Source records:
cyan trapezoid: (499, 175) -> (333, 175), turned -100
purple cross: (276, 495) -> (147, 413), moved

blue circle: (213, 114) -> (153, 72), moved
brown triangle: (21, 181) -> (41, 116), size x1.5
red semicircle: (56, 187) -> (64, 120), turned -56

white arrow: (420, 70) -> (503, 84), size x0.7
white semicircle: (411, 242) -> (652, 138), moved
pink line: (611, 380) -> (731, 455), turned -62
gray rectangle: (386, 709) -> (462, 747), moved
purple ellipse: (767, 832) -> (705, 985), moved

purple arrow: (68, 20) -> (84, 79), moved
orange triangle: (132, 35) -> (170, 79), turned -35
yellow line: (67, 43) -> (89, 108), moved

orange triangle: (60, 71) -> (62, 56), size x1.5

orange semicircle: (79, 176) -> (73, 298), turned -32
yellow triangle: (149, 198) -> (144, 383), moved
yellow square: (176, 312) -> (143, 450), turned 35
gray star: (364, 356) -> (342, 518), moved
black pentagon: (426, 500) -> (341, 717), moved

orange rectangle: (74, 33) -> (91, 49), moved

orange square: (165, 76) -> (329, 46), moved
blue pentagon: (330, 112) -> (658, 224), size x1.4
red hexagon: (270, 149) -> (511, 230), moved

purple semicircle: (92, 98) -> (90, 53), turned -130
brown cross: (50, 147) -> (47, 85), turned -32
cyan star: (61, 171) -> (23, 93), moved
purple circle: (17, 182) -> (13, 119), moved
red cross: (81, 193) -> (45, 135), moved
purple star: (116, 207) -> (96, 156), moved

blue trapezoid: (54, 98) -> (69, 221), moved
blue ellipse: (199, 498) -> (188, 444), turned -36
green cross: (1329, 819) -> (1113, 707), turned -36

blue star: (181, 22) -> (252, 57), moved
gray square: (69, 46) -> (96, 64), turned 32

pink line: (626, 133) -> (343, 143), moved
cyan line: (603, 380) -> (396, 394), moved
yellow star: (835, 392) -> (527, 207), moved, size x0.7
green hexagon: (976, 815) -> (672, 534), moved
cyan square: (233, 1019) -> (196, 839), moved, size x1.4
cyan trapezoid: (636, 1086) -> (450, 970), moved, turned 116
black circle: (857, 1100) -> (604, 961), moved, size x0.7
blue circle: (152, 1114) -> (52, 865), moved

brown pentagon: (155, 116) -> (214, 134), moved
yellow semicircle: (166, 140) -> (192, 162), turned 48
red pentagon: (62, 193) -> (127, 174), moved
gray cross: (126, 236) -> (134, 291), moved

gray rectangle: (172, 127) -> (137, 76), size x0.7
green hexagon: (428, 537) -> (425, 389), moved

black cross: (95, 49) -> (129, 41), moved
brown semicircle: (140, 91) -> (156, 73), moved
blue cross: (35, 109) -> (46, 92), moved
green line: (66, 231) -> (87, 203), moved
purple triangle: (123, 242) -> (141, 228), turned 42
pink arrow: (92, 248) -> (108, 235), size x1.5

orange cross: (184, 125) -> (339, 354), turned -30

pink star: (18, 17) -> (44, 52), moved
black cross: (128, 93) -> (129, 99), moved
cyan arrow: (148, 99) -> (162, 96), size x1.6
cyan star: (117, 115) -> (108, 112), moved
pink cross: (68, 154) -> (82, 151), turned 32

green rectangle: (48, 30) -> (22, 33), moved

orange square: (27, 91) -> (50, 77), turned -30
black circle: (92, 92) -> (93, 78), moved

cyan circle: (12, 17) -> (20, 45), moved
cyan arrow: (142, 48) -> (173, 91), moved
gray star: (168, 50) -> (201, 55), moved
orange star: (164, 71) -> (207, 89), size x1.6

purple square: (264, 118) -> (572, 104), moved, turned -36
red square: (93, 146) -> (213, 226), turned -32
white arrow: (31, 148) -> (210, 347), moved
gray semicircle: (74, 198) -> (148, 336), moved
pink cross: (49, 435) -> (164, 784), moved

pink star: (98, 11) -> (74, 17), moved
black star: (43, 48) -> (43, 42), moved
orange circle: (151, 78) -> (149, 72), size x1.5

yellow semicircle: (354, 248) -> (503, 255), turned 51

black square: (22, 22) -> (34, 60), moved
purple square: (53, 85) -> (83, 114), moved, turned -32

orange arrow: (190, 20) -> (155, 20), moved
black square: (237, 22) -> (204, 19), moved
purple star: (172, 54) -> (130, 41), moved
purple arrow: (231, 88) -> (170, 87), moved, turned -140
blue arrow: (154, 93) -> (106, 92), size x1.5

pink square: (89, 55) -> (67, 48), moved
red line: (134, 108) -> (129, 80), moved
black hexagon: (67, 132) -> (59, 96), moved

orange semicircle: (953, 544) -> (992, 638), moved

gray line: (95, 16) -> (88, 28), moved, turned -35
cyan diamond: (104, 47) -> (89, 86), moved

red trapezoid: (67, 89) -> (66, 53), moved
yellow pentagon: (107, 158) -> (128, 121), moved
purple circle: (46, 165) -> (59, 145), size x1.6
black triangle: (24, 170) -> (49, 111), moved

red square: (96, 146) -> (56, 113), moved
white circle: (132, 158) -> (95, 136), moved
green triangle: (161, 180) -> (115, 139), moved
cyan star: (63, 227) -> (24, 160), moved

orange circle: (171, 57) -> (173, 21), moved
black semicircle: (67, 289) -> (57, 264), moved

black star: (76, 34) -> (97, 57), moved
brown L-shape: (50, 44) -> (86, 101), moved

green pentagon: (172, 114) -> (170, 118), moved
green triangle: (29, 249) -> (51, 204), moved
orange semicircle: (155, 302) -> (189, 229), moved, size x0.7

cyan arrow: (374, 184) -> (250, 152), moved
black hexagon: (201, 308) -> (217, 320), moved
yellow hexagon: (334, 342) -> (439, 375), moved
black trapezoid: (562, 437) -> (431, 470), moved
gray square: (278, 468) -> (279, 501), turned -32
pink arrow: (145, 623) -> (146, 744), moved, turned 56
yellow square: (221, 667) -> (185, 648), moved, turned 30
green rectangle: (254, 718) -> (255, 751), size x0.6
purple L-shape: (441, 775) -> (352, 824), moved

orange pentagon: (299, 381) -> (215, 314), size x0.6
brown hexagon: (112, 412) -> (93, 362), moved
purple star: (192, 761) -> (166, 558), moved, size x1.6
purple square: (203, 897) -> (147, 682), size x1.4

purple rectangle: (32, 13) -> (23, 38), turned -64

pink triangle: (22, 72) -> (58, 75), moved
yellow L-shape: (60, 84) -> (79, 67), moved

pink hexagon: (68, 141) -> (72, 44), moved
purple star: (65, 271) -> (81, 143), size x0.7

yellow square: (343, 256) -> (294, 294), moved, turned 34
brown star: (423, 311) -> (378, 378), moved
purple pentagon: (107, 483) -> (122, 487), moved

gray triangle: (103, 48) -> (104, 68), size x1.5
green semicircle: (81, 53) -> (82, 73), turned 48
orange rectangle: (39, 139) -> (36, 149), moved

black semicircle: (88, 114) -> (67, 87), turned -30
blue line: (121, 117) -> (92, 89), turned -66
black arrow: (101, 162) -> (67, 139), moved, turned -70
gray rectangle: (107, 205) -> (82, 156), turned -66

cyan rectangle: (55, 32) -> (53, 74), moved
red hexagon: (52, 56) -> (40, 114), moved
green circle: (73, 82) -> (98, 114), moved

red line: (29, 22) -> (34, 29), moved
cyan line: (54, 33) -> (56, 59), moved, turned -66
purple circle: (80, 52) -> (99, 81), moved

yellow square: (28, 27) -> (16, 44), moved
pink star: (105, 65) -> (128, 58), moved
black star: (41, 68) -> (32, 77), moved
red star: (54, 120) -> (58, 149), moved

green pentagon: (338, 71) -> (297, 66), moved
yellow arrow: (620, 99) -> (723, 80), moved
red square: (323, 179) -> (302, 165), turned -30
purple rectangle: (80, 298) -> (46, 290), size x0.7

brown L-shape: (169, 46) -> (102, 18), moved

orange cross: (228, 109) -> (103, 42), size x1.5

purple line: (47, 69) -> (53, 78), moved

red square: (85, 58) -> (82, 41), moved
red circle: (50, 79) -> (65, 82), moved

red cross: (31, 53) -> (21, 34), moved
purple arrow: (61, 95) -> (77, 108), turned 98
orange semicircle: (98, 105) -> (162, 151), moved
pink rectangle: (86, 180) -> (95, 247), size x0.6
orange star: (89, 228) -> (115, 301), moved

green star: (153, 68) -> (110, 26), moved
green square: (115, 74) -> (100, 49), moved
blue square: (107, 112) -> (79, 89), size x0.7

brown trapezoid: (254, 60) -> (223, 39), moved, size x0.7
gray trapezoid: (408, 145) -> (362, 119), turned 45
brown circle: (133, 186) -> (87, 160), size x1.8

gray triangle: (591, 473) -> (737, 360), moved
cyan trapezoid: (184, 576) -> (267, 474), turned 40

About this task:
Extract every line containing the string "blue" from the material.

Expected answer:
blue circle: (213, 114) -> (153, 72), moved
blue pentagon: (330, 112) -> (658, 224), size x1.4
blue trapezoid: (54, 98) -> (69, 221), moved
blue ellipse: (199, 498) -> (188, 444), turned -36
blue star: (181, 22) -> (252, 57), moved
blue circle: (152, 1114) -> (52, 865), moved
blue cross: (35, 109) -> (46, 92), moved
blue arrow: (154, 93) -> (106, 92), size x1.5
blue line: (121, 117) -> (92, 89), turned -66
blue square: (107, 112) -> (79, 89), size x0.7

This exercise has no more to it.